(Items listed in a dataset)
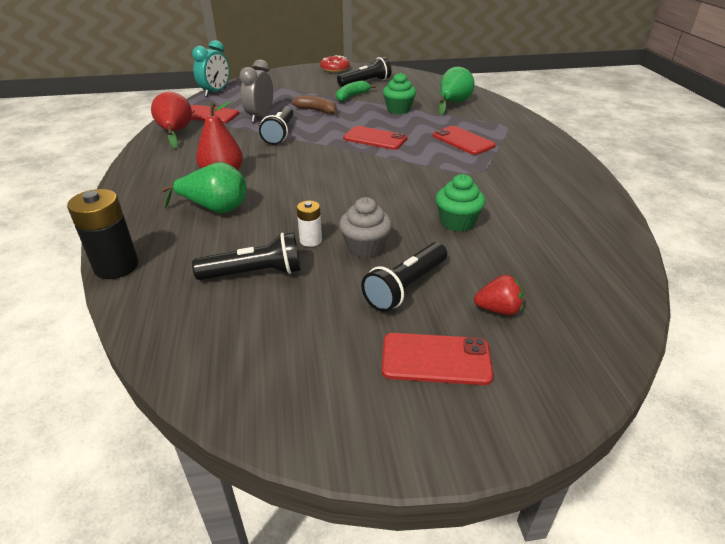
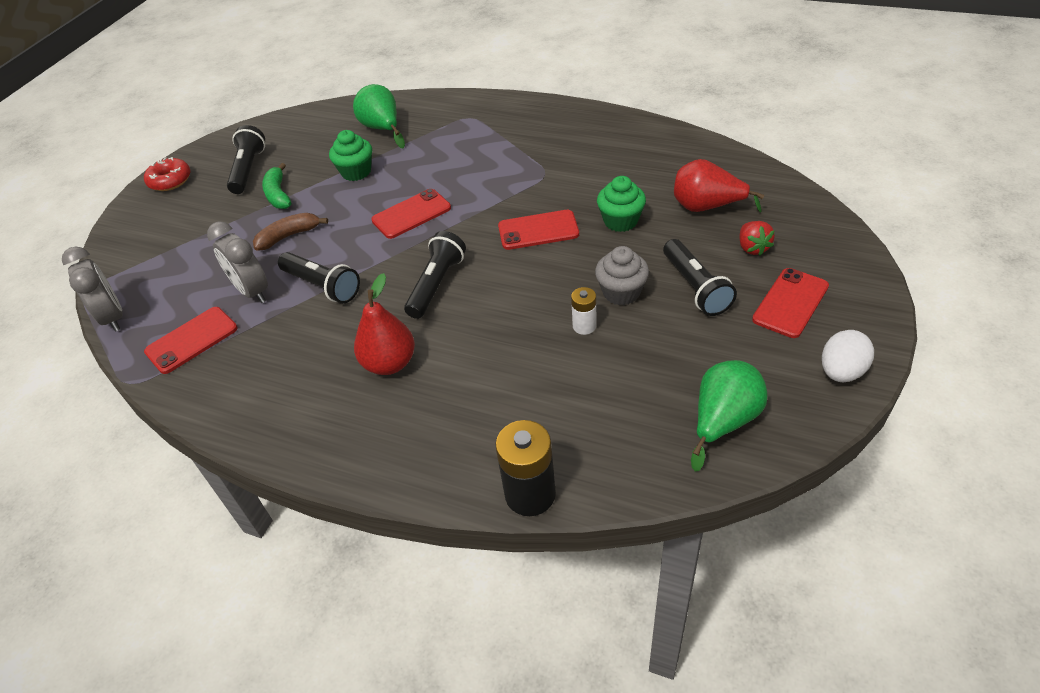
camera: 55 degrees left, 10 degrees up
(175, 132) = (216, 387): red pear -> red pear (706, 207)
(215, 92) = (113, 317): turquoise clock -> grey clock
(215, 209) = (466, 386): green pear -> green pear (723, 421)
(255, 273) = (614, 381): black flashlight -> black flashlight (437, 284)
(353, 429) = (841, 371): none -> white egg
(463, 141) = (475, 157): red phone -> red phone (538, 230)
(498, 309) = (752, 248): red strawberry -> red strawberry turned 135 degrees clockwise

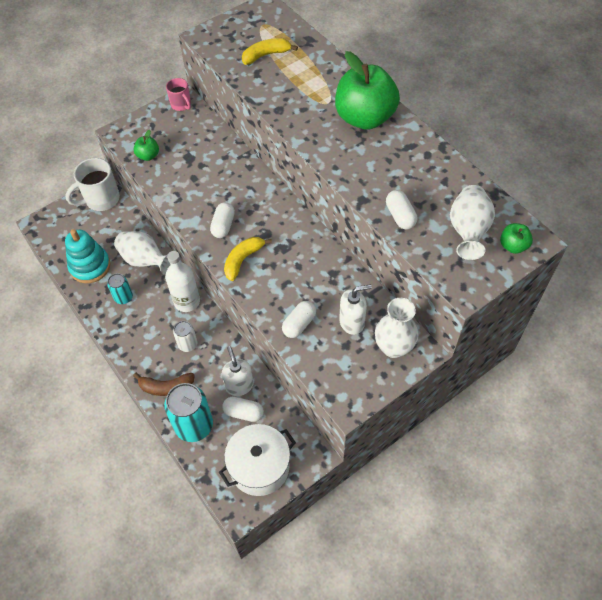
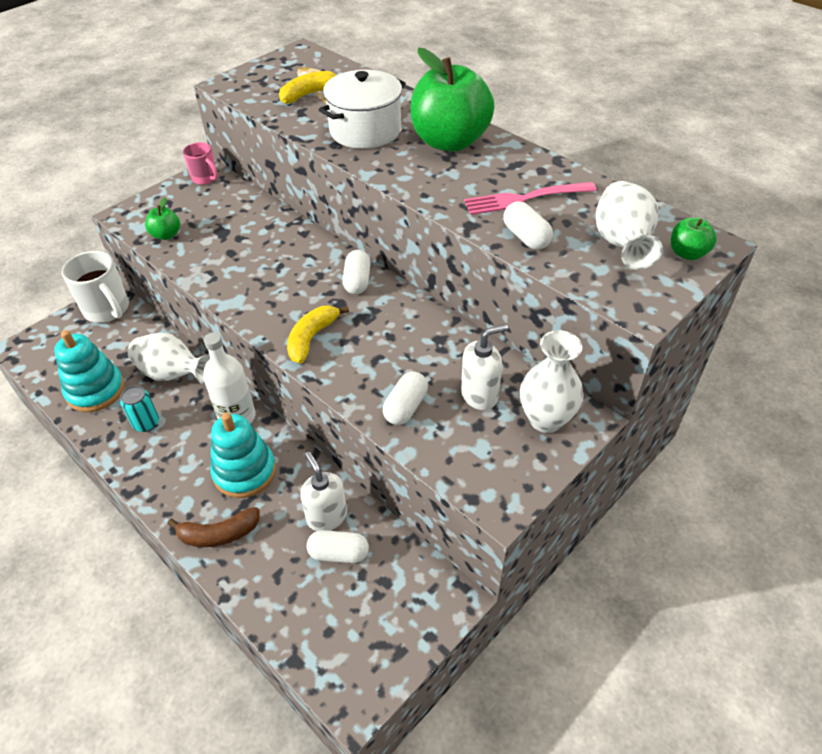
camera: 10 degrees left, 10 degrees down
(101, 199) = (107, 310): white mug -> white mug turned 90 degrees counterclockwise
(188, 344) = (244, 471): white can -> turquoise stacking toy
(194, 425) = (267, 583): turquoise can -> none
(223, 225) = (278, 301): white capsule -> white capsule (357, 281)
(259, 467) = (375, 629): white pot -> white pot (365, 130)
(408, 180) = (524, 199): none -> pink fork

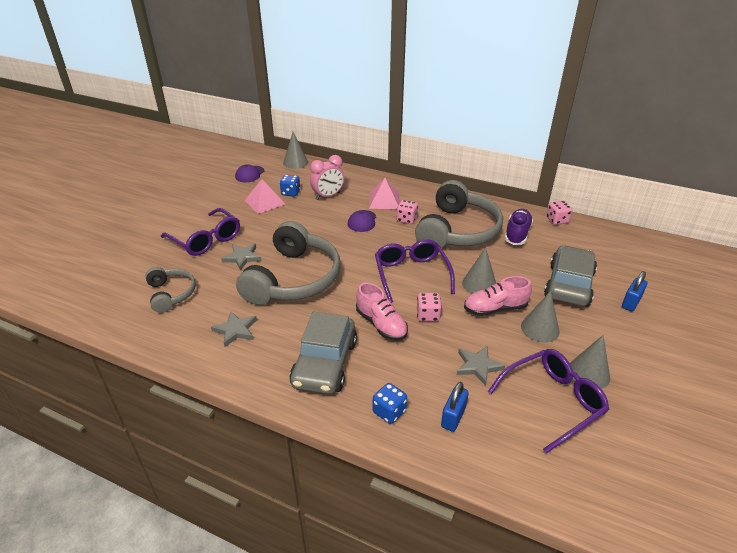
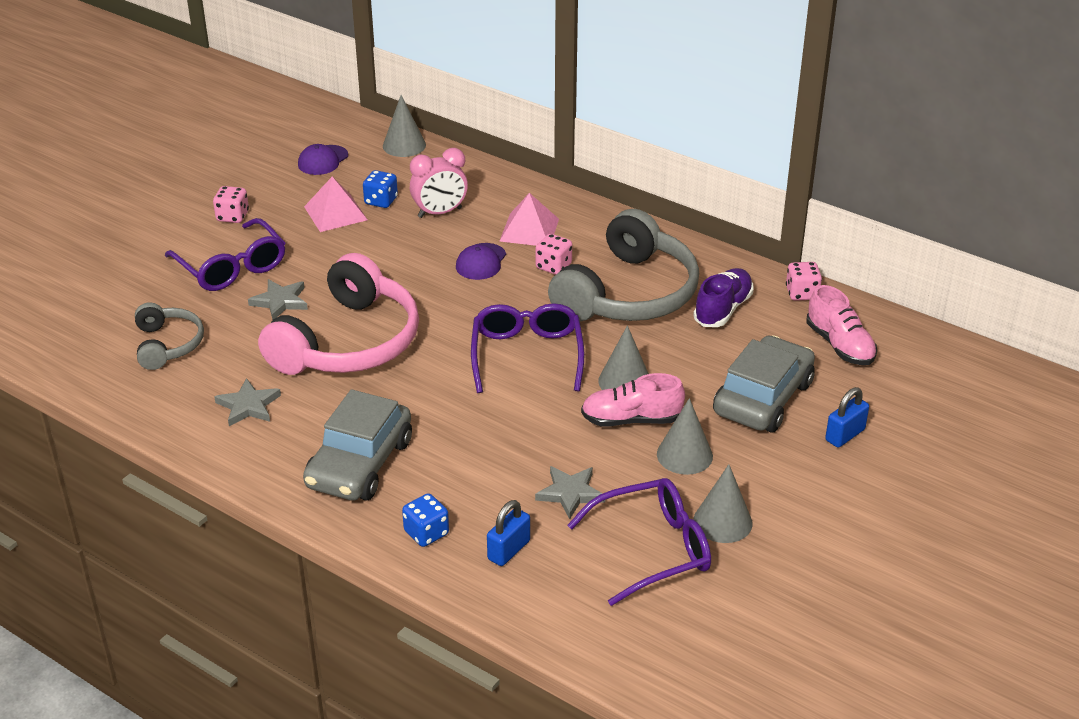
camera: 10 degrees right, 0 degrees up
(294, 279) = (348, 342): grey headphones -> pink headphones
(381, 324) = (455, 422): pink shoe -> pink shoe (840, 345)
(428, 315) = (528, 417): pink dice -> pink dice (232, 216)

§ **AIM OF THE EXERCISE**
Your task is to reproduce exactly the lines from the start of the data above through the line containing "(498, 309) = (752, 248): red", leaving every picture out.

§ **RESPONSE BOX**
camera: 55 degrees left, 10 degrees up
(175, 132) = (216, 387): red pear -> red pear (706, 207)
(215, 92) = (113, 317): turquoise clock -> grey clock
(215, 209) = (466, 386): green pear -> green pear (723, 421)
(255, 273) = (614, 381): black flashlight -> black flashlight (437, 284)
(353, 429) = (841, 371): none -> white egg
(463, 141) = (475, 157): red phone -> red phone (538, 230)
(498, 309) = (752, 248): red strawberry -> red strawberry turned 135 degrees clockwise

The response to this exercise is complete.